* _RECORDS FOR THIS EXERCISE_
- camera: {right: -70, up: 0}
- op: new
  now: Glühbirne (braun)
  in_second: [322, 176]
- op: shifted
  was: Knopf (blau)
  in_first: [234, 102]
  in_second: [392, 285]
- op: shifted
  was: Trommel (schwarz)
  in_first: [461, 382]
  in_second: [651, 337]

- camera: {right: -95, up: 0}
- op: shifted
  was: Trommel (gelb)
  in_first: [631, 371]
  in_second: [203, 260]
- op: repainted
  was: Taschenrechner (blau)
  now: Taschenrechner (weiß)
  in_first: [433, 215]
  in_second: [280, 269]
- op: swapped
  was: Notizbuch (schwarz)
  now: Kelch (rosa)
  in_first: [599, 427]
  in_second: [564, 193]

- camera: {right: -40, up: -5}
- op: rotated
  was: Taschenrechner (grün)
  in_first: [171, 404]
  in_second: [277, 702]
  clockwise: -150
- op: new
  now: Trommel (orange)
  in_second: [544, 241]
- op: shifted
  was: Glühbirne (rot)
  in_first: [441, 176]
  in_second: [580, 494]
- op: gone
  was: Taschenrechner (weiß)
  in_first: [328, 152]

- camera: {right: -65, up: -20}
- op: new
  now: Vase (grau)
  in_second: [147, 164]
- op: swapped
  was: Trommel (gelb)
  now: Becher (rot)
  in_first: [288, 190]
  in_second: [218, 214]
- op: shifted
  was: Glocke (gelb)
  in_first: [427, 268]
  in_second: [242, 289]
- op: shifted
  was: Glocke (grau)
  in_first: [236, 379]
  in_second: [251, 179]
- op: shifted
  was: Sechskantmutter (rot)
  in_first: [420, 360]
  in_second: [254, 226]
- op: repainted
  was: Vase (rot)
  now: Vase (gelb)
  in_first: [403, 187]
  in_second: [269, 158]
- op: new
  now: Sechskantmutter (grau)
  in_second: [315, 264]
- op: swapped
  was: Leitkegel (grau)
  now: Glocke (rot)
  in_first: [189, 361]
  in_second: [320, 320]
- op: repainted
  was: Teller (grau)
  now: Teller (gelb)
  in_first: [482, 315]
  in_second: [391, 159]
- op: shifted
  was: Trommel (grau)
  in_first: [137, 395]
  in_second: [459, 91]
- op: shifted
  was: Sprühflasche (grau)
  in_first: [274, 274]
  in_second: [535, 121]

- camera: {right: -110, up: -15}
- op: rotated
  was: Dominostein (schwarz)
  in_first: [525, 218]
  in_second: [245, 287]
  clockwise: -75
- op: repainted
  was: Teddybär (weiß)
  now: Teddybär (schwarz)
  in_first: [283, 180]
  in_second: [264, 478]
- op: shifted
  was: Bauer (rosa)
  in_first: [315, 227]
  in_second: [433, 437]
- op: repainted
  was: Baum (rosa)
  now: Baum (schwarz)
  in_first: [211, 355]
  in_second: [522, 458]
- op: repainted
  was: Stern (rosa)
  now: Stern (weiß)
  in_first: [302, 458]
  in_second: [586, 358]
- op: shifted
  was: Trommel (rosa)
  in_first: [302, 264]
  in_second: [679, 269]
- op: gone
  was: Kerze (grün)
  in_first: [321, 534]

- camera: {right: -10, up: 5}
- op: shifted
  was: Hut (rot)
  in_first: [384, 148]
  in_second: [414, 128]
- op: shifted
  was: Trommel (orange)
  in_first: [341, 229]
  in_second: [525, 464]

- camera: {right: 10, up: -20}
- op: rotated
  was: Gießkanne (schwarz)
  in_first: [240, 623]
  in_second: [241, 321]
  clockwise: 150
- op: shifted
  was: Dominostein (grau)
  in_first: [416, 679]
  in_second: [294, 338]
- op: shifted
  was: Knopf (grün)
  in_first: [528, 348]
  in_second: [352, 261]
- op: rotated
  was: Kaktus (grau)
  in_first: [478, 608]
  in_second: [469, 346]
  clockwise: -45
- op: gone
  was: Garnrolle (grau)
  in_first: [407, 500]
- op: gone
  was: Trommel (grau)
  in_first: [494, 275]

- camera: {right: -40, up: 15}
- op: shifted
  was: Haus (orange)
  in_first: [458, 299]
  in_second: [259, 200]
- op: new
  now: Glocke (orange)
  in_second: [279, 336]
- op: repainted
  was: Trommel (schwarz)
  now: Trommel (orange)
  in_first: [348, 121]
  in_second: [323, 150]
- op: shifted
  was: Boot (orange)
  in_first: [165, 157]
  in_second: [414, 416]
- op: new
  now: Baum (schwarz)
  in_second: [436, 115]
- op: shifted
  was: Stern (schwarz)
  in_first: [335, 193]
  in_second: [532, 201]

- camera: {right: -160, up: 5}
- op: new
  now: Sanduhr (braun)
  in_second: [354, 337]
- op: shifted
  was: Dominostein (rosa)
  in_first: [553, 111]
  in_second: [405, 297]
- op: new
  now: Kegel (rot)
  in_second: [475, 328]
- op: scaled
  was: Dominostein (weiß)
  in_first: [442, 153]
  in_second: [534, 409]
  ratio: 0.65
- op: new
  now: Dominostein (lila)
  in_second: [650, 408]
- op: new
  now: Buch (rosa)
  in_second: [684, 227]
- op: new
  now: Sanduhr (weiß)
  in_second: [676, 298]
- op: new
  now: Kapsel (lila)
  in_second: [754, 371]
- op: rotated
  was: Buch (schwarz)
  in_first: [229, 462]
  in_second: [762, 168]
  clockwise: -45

* _WHAT THIS TASK INVOLVES_
Reproduce the data above in full. Leave nothing out.

* _ANSWER FOR THE TASK_
- camera: {right: -70, up: 0}
- op: new
  now: Glühbirne (braun)
  in_second: [322, 176]
- op: shifted
  was: Knopf (blau)
  in_first: [234, 102]
  in_second: [392, 285]
- op: shifted
  was: Trommel (schwarz)
  in_first: [461, 382]
  in_second: [651, 337]

- camera: {right: -95, up: 0}
- op: shifted
  was: Trommel (gelb)
  in_first: [631, 371]
  in_second: [203, 260]
- op: repainted
  was: Taschenrechner (blau)
  now: Taschenrechner (weiß)
  in_first: [433, 215]
  in_second: [280, 269]
- op: swapped
  was: Notizbuch (schwarz)
  now: Kelch (rosa)
  in_first: [599, 427]
  in_second: [564, 193]

- camera: {right: -40, up: -5}
- op: rotated
  was: Taschenrechner (grün)
  in_first: [171, 404]
  in_second: [277, 702]
  clockwise: -150
- op: new
  now: Trommel (orange)
  in_second: [544, 241]
- op: shifted
  was: Glühbirne (rot)
  in_first: [441, 176]
  in_second: [580, 494]
- op: gone
  was: Taschenrechner (weiß)
  in_first: [328, 152]

- camera: {right: -65, up: -20}
- op: new
  now: Vase (grau)
  in_second: [147, 164]
- op: swapped
  was: Trommel (gelb)
  now: Becher (rot)
  in_first: [288, 190]
  in_second: [218, 214]
- op: shifted
  was: Glocke (gelb)
  in_first: [427, 268]
  in_second: [242, 289]
- op: shifted
  was: Glocke (grau)
  in_first: [236, 379]
  in_second: [251, 179]
- op: shifted
  was: Sechskantmutter (rot)
  in_first: [420, 360]
  in_second: [254, 226]
- op: repainted
  was: Vase (rot)
  now: Vase (gelb)
  in_first: [403, 187]
  in_second: [269, 158]
- op: new
  now: Sechskantmutter (grau)
  in_second: [315, 264]
- op: swapped
  was: Leitkegel (grau)
  now: Glocke (rot)
  in_first: [189, 361]
  in_second: [320, 320]
- op: repainted
  was: Teller (grau)
  now: Teller (gelb)
  in_first: [482, 315]
  in_second: [391, 159]
- op: shifted
  was: Trommel (grau)
  in_first: [137, 395]
  in_second: [459, 91]
- op: shifted
  was: Sprühflasche (grau)
  in_first: [274, 274]
  in_second: [535, 121]

- camera: {right: -110, up: -15}
- op: rotated
  was: Dominostein (schwarz)
  in_first: [525, 218]
  in_second: [245, 287]
  clockwise: -75
- op: repainted
  was: Teddybär (weiß)
  now: Teddybär (schwarz)
  in_first: [283, 180]
  in_second: [264, 478]
- op: shifted
  was: Bauer (rosa)
  in_first: [315, 227]
  in_second: [433, 437]
- op: repainted
  was: Baum (rosa)
  now: Baum (schwarz)
  in_first: [211, 355]
  in_second: [522, 458]
- op: repainted
  was: Stern (rosa)
  now: Stern (weiß)
  in_first: [302, 458]
  in_second: [586, 358]
- op: shifted
  was: Trommel (rosa)
  in_first: [302, 264]
  in_second: [679, 269]
- op: gone
  was: Kerze (grün)
  in_first: [321, 534]

- camera: {right: -10, up: 5}
- op: shifted
  was: Hut (rot)
  in_first: [384, 148]
  in_second: [414, 128]
- op: shifted
  was: Trommel (orange)
  in_first: [341, 229]
  in_second: [525, 464]

- camera: {right: 10, up: -20}
- op: rotated
  was: Gießkanne (schwarz)
  in_first: [240, 623]
  in_second: [241, 321]
  clockwise: 150
- op: shifted
  was: Dominostein (grau)
  in_first: [416, 679]
  in_second: [294, 338]
- op: shifted
  was: Knopf (grün)
  in_first: [528, 348]
  in_second: [352, 261]
- op: rotated
  was: Kaktus (grau)
  in_first: [478, 608]
  in_second: [469, 346]
  clockwise: -45
- op: gone
  was: Garnrolle (grau)
  in_first: [407, 500]
- op: gone
  was: Trommel (grau)
  in_first: [494, 275]

- camera: {right: -40, up: 15}
- op: shifted
  was: Haus (orange)
  in_first: [458, 299]
  in_second: [259, 200]
- op: new
  now: Glocke (orange)
  in_second: [279, 336]
- op: repainted
  was: Trommel (schwarz)
  now: Trommel (orange)
  in_first: [348, 121]
  in_second: [323, 150]
- op: shifted
  was: Boot (orange)
  in_first: [165, 157]
  in_second: [414, 416]
- op: new
  now: Baum (schwarz)
  in_second: [436, 115]
- op: shifted
  was: Stern (schwarz)
  in_first: [335, 193]
  in_second: [532, 201]

- camera: {right: -160, up: 5}
- op: new
  now: Sanduhr (braun)
  in_second: [354, 337]
- op: shifted
  was: Dominostein (rosa)
  in_first: [553, 111]
  in_second: [405, 297]
- op: new
  now: Kegel (rot)
  in_second: [475, 328]
- op: scaled
  was: Dominostein (weiß)
  in_first: [442, 153]
  in_second: [534, 409]
  ratio: 0.65
- op: new
  now: Dominostein (lila)
  in_second: [650, 408]
- op: new
  now: Buch (rosa)
  in_second: [684, 227]
- op: new
  now: Sanduhr (weiß)
  in_second: [676, 298]
- op: new
  now: Kapsel (lila)
  in_second: [754, 371]
- op: rotated
  was: Buch (schwarz)
  in_first: [229, 462]
  in_second: [762, 168]
  clockwise: -45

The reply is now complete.